[Opening Working data section]
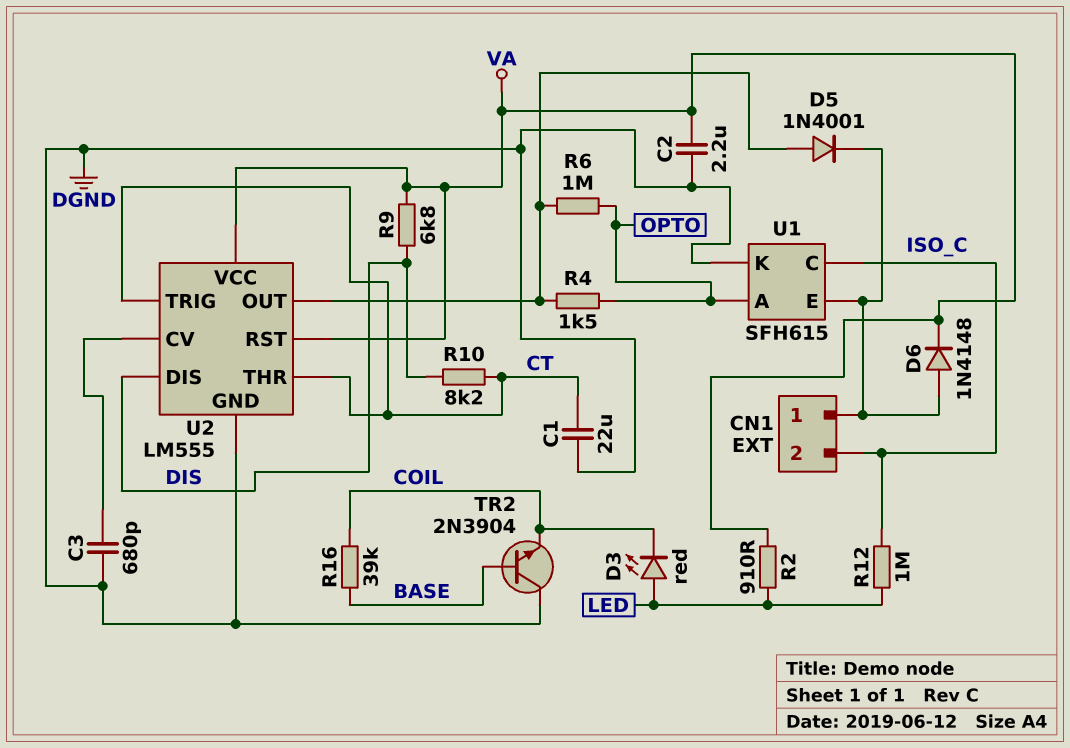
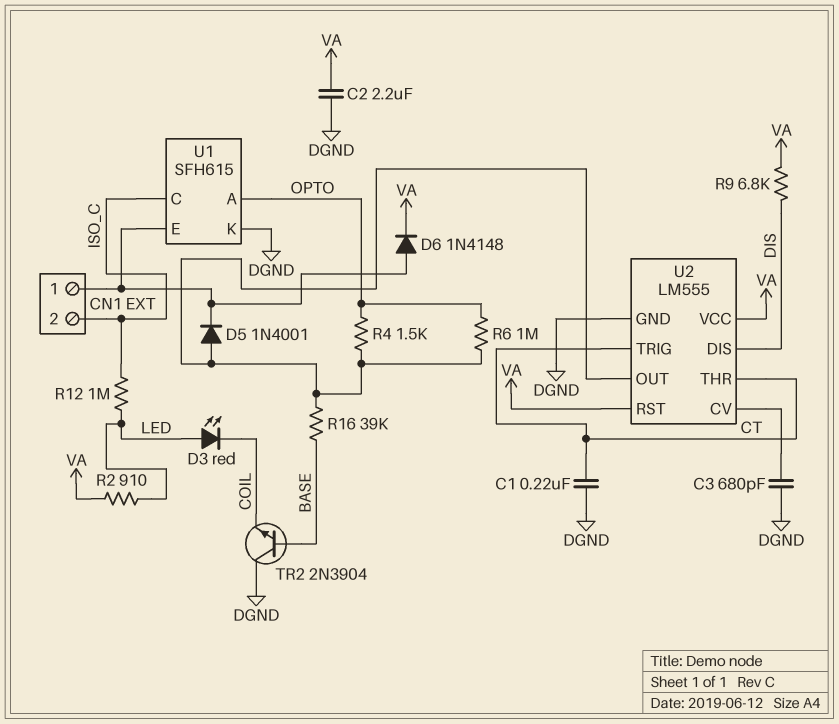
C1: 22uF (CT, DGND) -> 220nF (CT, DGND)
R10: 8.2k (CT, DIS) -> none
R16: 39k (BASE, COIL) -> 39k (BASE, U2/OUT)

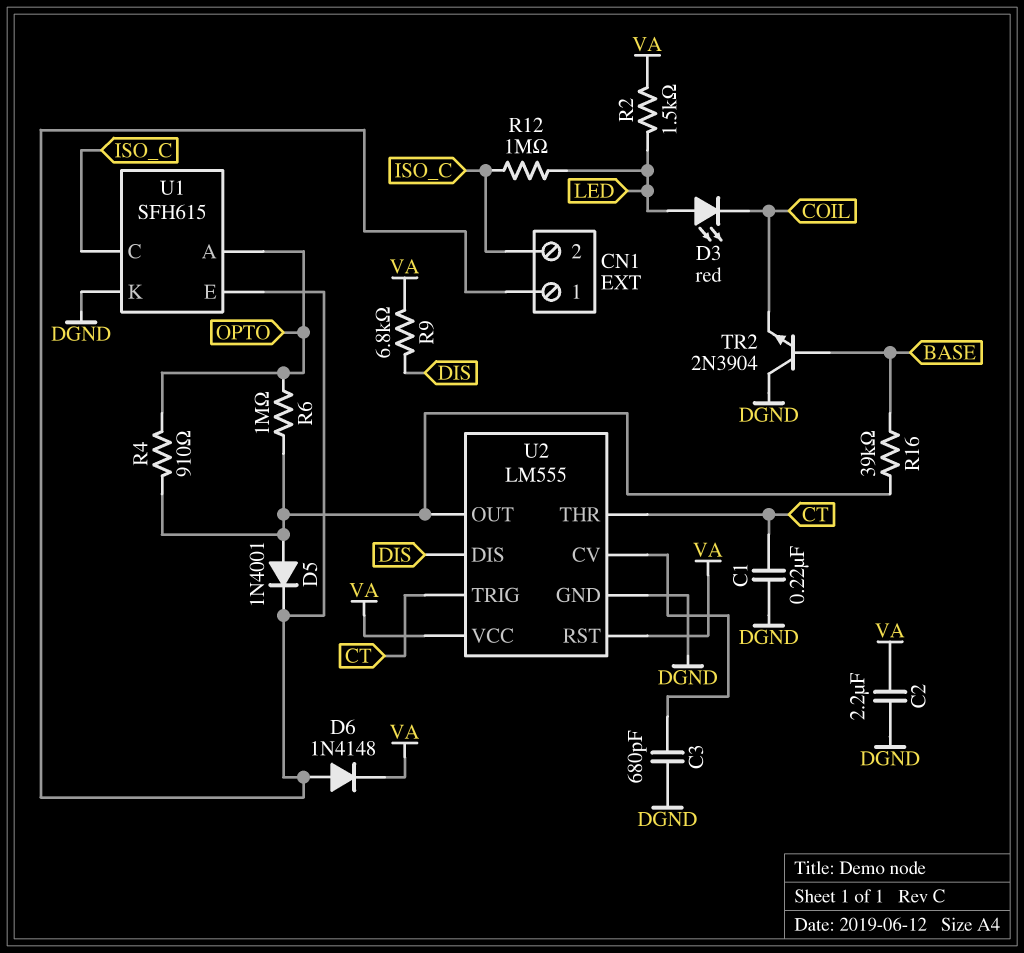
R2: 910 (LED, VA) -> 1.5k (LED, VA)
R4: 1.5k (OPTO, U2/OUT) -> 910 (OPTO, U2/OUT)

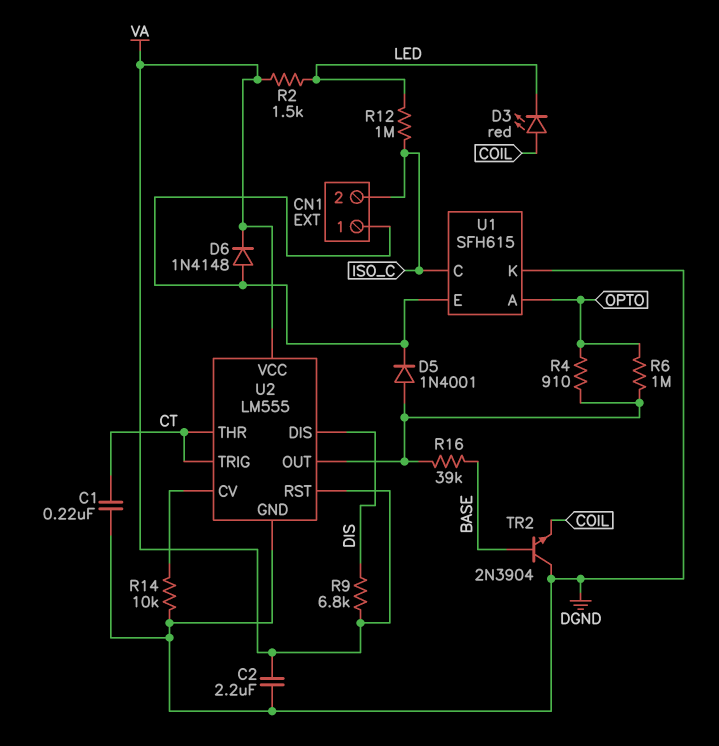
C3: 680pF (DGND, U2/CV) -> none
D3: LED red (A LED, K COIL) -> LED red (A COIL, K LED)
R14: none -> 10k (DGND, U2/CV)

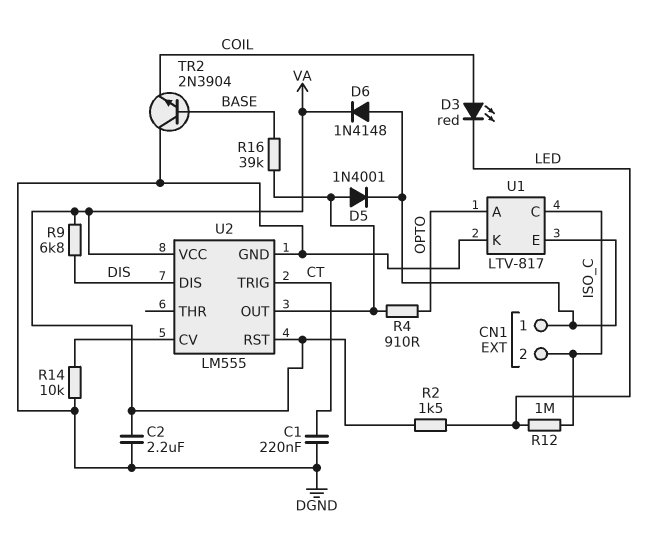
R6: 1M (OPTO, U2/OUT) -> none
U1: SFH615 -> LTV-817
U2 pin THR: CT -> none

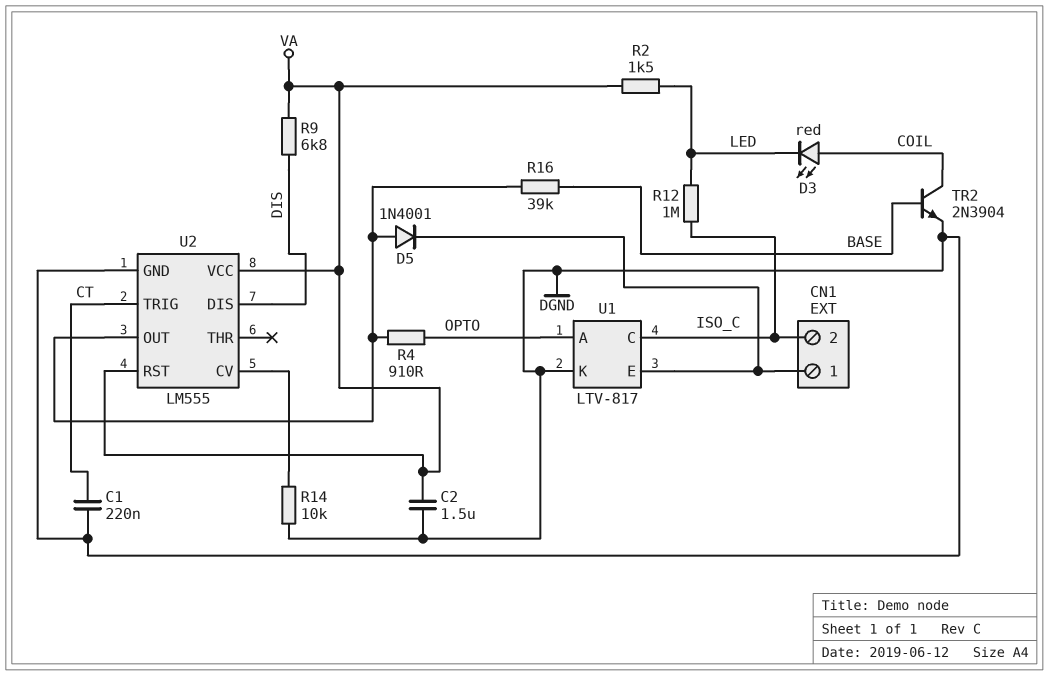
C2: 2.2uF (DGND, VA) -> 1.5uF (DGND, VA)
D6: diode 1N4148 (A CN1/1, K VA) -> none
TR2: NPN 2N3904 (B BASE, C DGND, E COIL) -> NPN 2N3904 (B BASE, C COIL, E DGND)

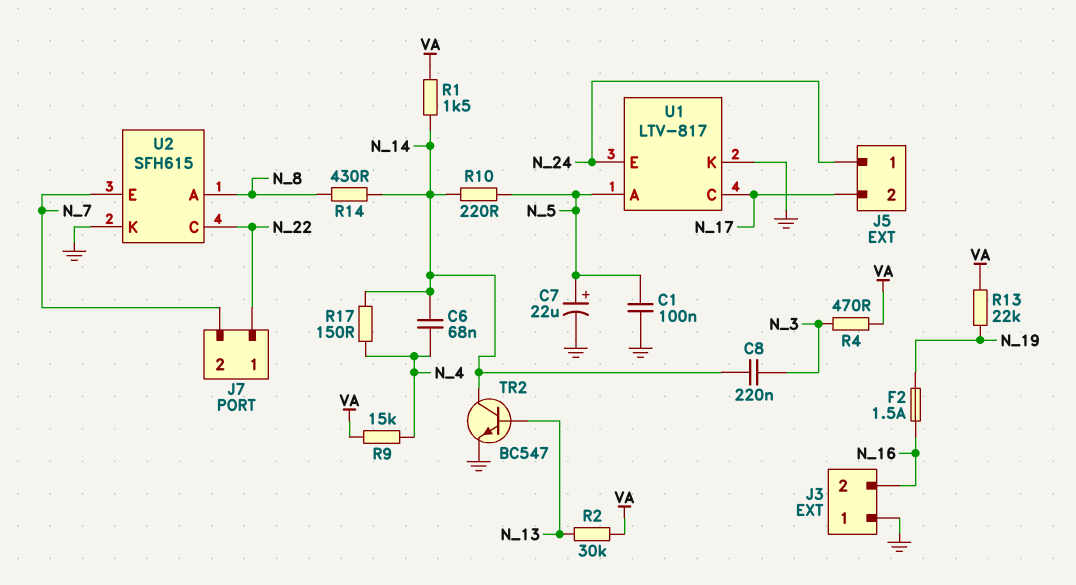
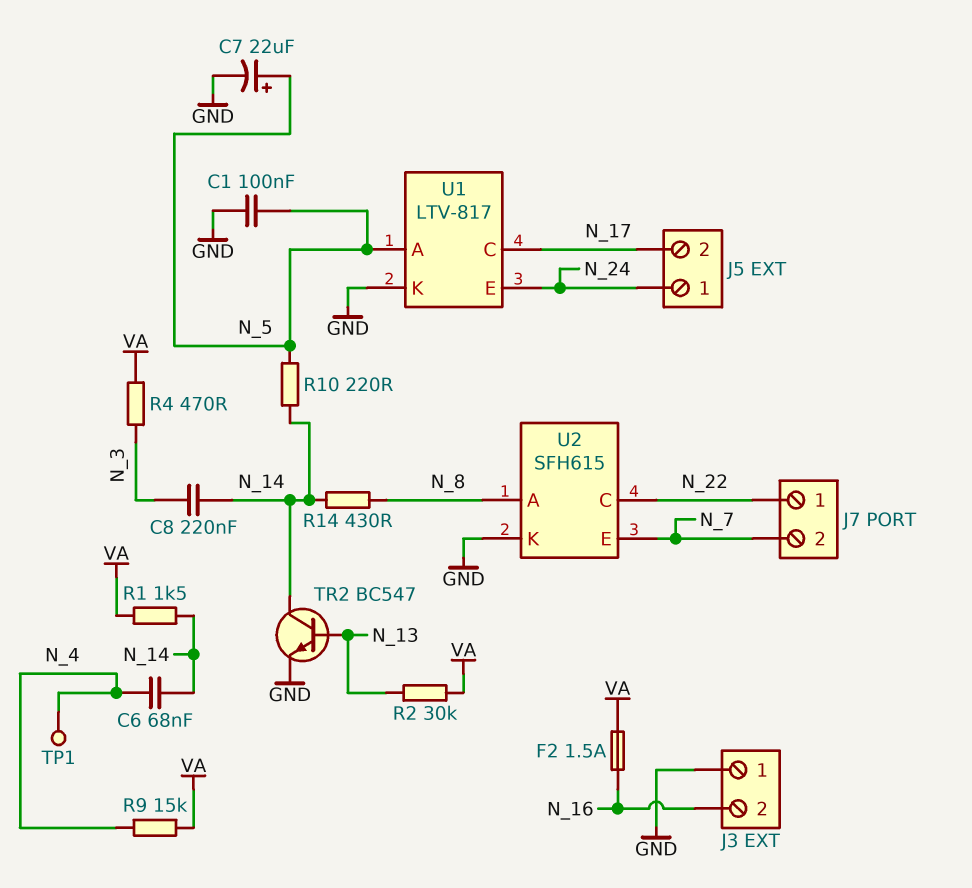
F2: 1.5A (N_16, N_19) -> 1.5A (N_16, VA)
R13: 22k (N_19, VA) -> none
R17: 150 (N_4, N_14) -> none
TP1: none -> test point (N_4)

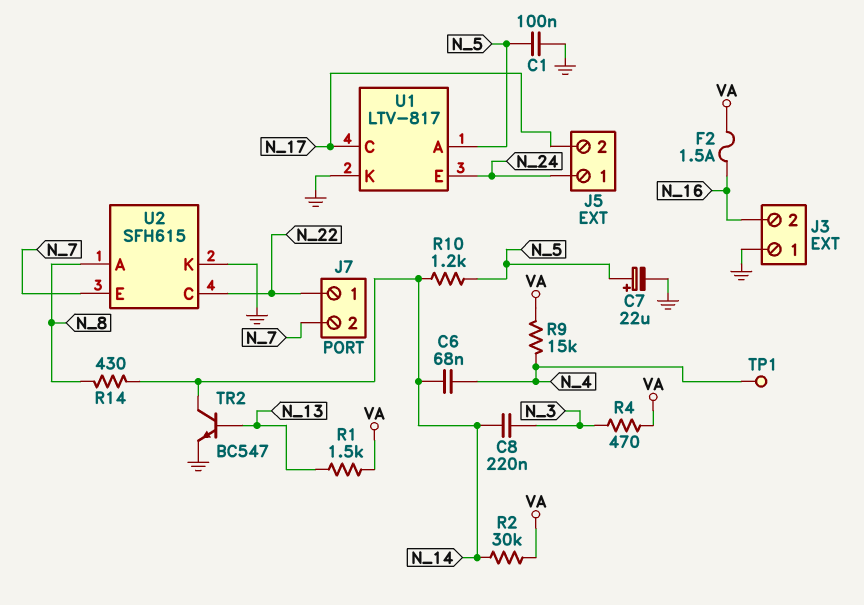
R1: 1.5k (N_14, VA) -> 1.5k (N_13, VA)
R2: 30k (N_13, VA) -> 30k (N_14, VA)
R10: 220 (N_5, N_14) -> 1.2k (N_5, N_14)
[Closing Working data section]
Assignment:
All the records need to be printed again exactly as written, though without their pictures.

Answer for the task:
C1: 22uF (CT, DGND) -> 220nF (CT, DGND)
R10: 8.2k (CT, DIS) -> none
R16: 39k (BASE, COIL) -> 39k (BASE, U2/OUT)

R2: 910 (LED, VA) -> 1.5k (LED, VA)
R4: 1.5k (OPTO, U2/OUT) -> 910 (OPTO, U2/OUT)

C3: 680pF (DGND, U2/CV) -> none
D3: LED red (A LED, K COIL) -> LED red (A COIL, K LED)
R14: none -> 10k (DGND, U2/CV)

R6: 1M (OPTO, U2/OUT) -> none
U1: SFH615 -> LTV-817
U2 pin THR: CT -> none

C2: 2.2uF (DGND, VA) -> 1.5uF (DGND, VA)
D6: diode 1N4148 (A CN1/1, K VA) -> none
TR2: NPN 2N3904 (B BASE, C DGND, E COIL) -> NPN 2N3904 (B BASE, C COIL, E DGND)

F2: 1.5A (N_16, N_19) -> 1.5A (N_16, VA)
R13: 22k (N_19, VA) -> none
R17: 150 (N_4, N_14) -> none
TP1: none -> test point (N_4)

R1: 1.5k (N_14, VA) -> 1.5k (N_13, VA)
R2: 30k (N_13, VA) -> 30k (N_14, VA)
R10: 220 (N_5, N_14) -> 1.2k (N_5, N_14)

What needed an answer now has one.